▶ **Task statement**:
Reproduce precisely the lines of the listing below, starting with the line that contains "yellow slope G4:H4" and stopping after the line that contains "yellow slope I4:K5"; include nothing else.
_ _ _ _ _
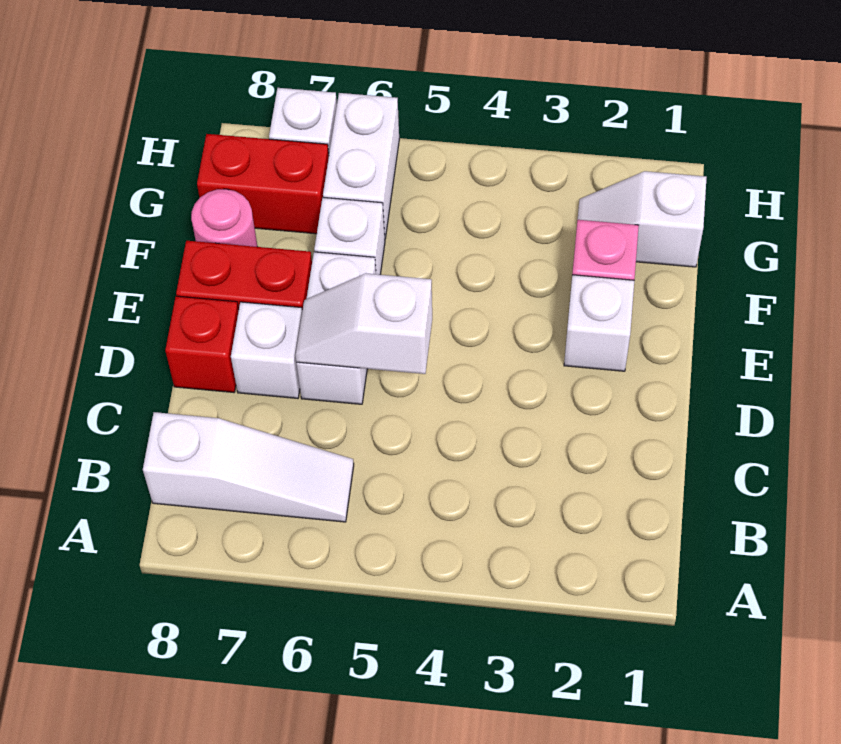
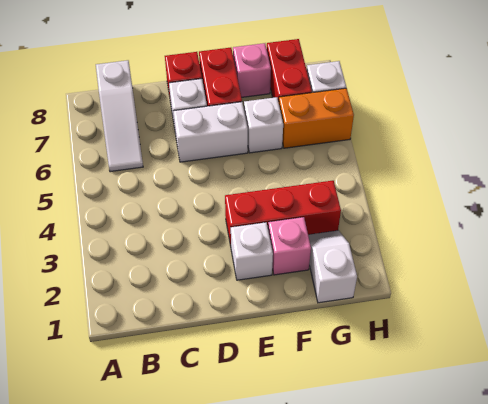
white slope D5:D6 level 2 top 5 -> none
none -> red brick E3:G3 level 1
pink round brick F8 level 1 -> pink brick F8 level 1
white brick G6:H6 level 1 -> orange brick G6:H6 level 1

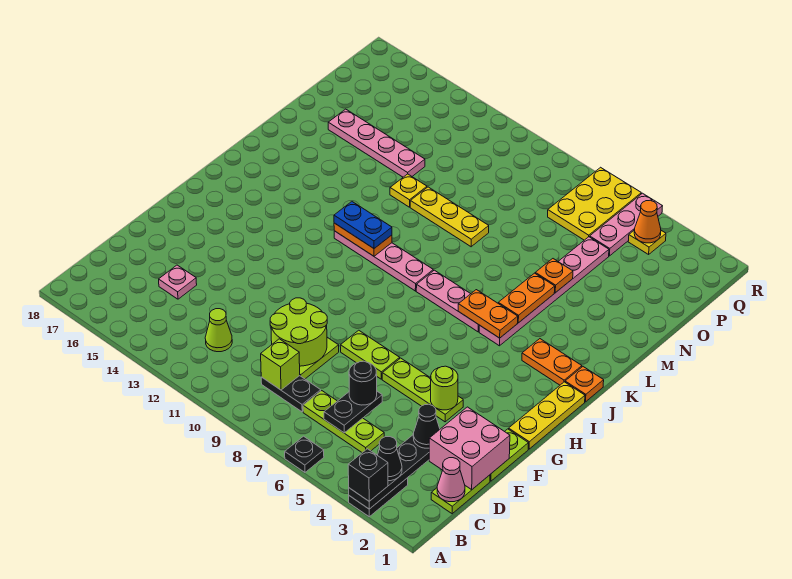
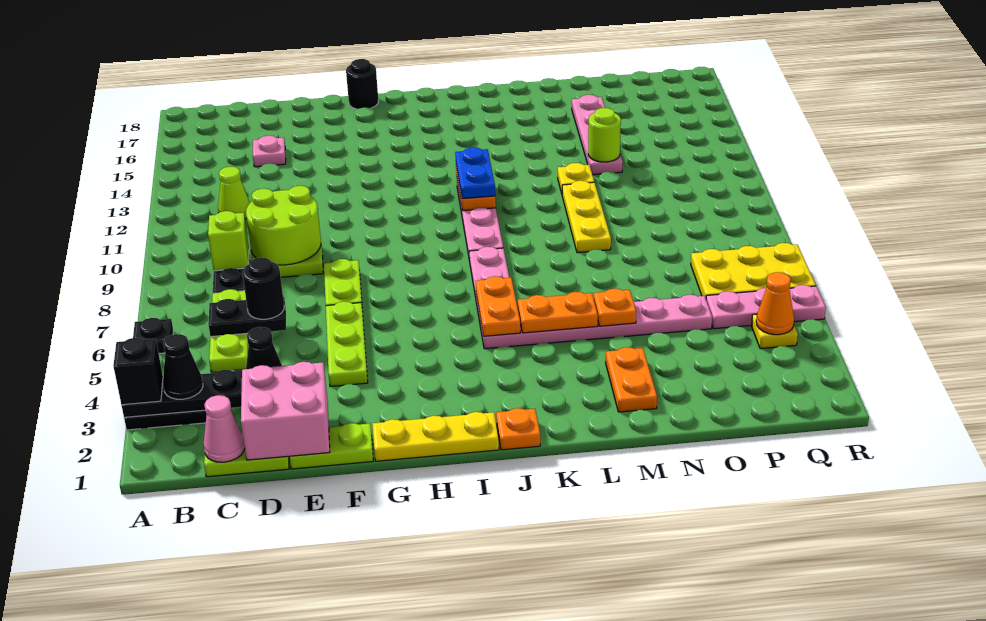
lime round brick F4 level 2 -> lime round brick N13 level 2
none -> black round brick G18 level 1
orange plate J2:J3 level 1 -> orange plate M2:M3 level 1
_ _ _ _ _
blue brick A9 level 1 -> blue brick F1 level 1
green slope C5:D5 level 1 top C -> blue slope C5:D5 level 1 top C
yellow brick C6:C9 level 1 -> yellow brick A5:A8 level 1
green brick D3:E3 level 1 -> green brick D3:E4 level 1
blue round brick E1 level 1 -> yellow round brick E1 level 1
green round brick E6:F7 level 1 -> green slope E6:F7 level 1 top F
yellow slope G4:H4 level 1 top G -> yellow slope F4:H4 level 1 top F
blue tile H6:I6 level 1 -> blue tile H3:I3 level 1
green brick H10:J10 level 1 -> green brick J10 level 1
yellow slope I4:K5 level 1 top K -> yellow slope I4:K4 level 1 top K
_ _ _ _ _
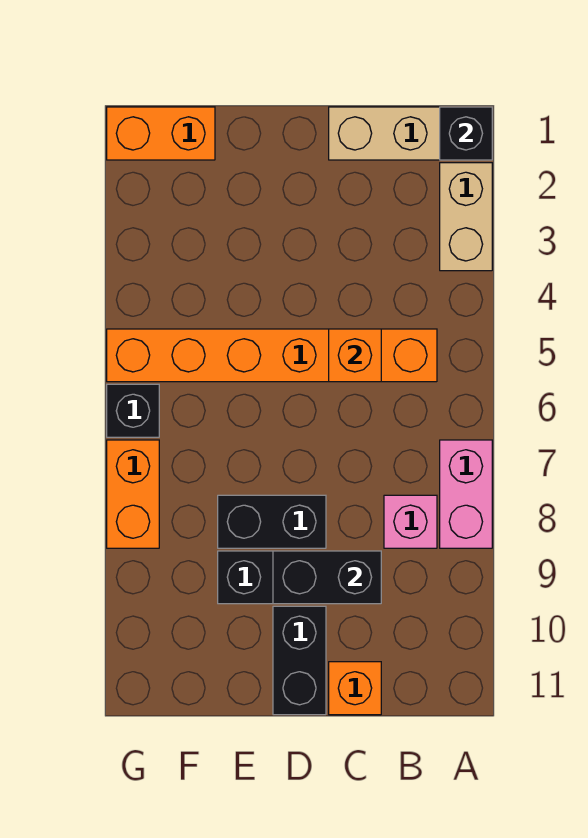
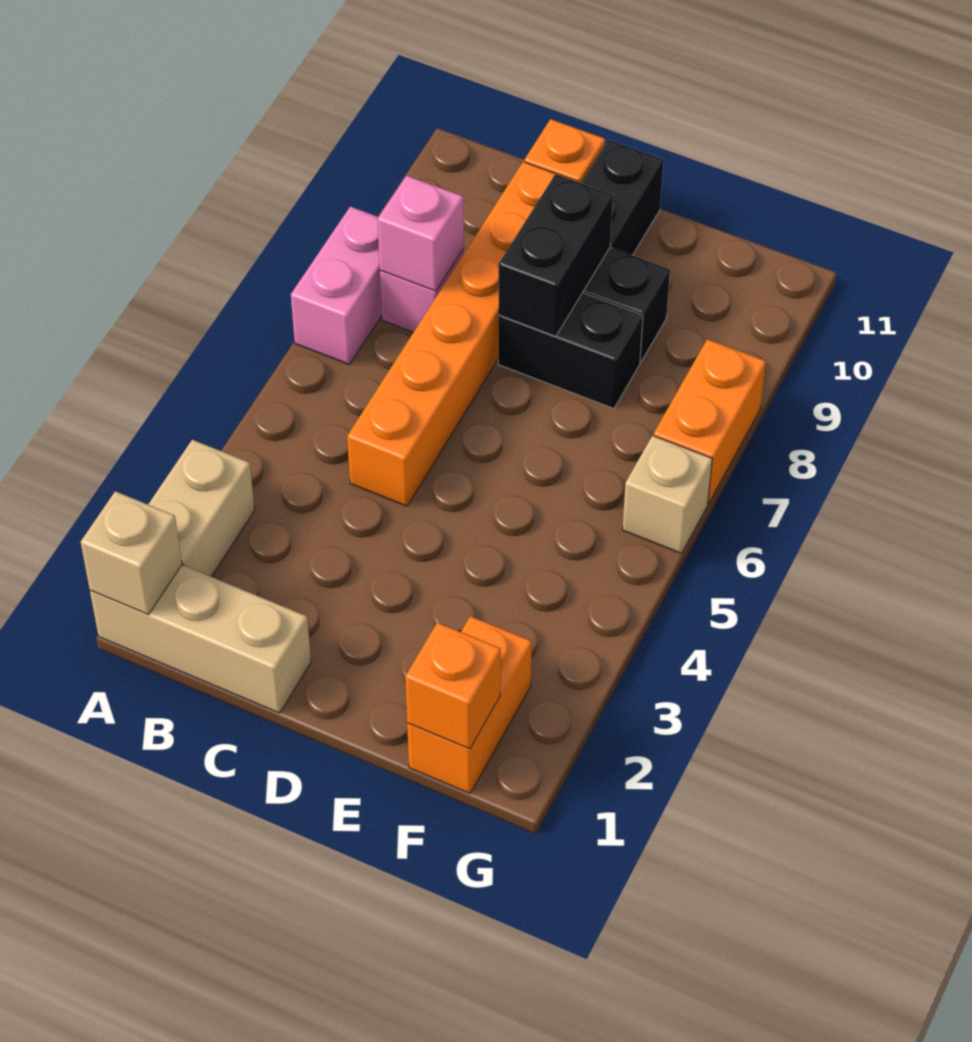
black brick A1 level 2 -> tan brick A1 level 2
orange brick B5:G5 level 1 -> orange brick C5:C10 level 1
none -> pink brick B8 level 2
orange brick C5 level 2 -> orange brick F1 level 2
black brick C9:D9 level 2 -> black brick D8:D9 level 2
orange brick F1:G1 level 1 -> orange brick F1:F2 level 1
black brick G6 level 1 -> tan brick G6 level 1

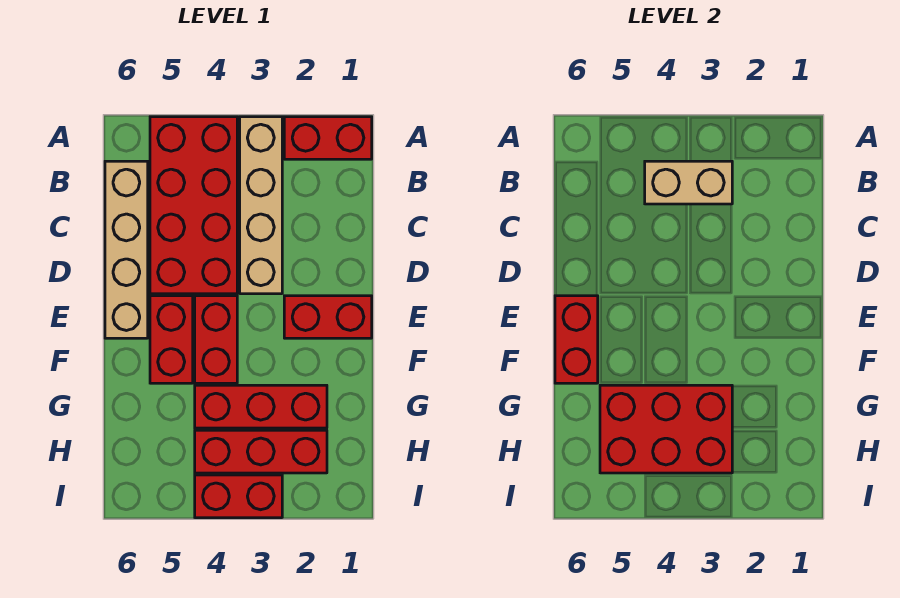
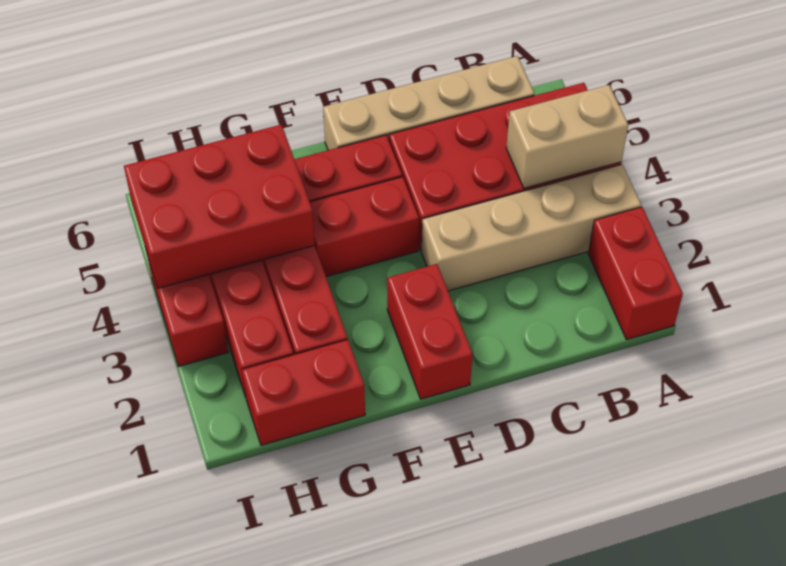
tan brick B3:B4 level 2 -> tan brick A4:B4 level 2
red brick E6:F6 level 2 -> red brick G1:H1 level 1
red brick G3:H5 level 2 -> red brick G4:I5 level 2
_ _ _ _ _
▶ **Result for this task**:
yellow slope G4:H4 level 1 top G -> yellow slope F4:H4 level 1 top F
blue tile H6:I6 level 1 -> blue tile H3:I3 level 1
green brick H10:J10 level 1 -> green brick J10 level 1
yellow slope I4:K5 level 1 top K -> yellow slope I4:K4 level 1 top K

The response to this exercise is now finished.